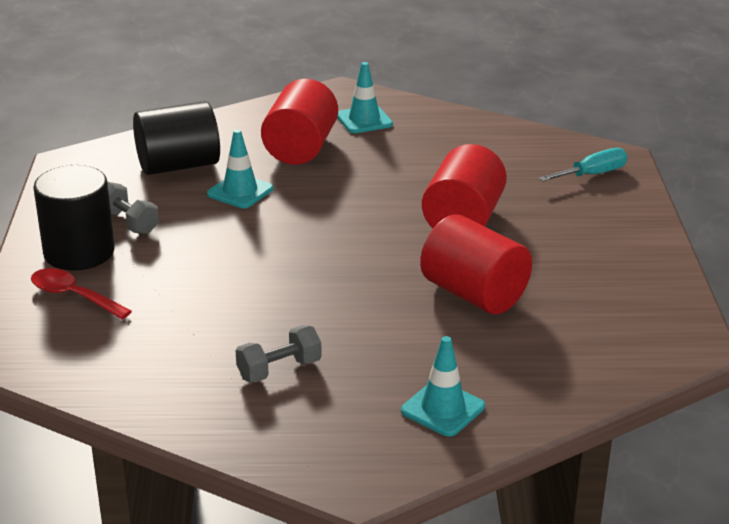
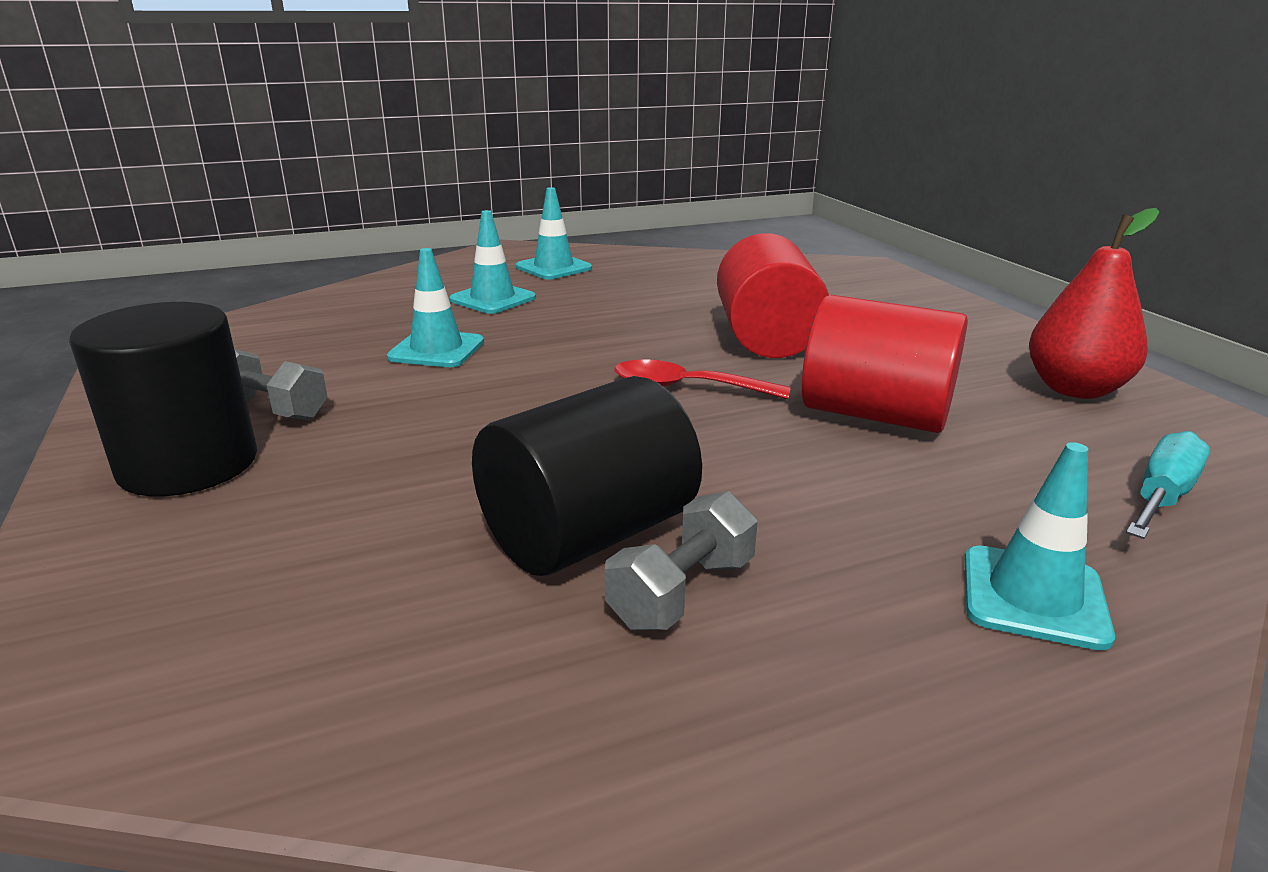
camera: 20 degrees left, 5 degrees down
red spoon [31,268,132,319] -> red spoon moved to [614,359,791,399]
black cylinder [133,101,220,175] -> black cylinder moved to [472,376,702,576]
red cylinder [261,79,338,165] -> turquoise traffic cone [449,210,536,314]
turquoise screwdriver [539,148,627,182] -> turquoise screwdriver moved to [1126,431,1210,539]
none -> red pear [1029,208,1159,399]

----

* **Work task**: Display each line of the data where "turquoise" occurs.

* **Solved problem**:
red cylinder [261,79,338,165] -> turquoise traffic cone [449,210,536,314]
turquoise screwdriver [539,148,627,182] -> turquoise screwdriver moved to [1126,431,1210,539]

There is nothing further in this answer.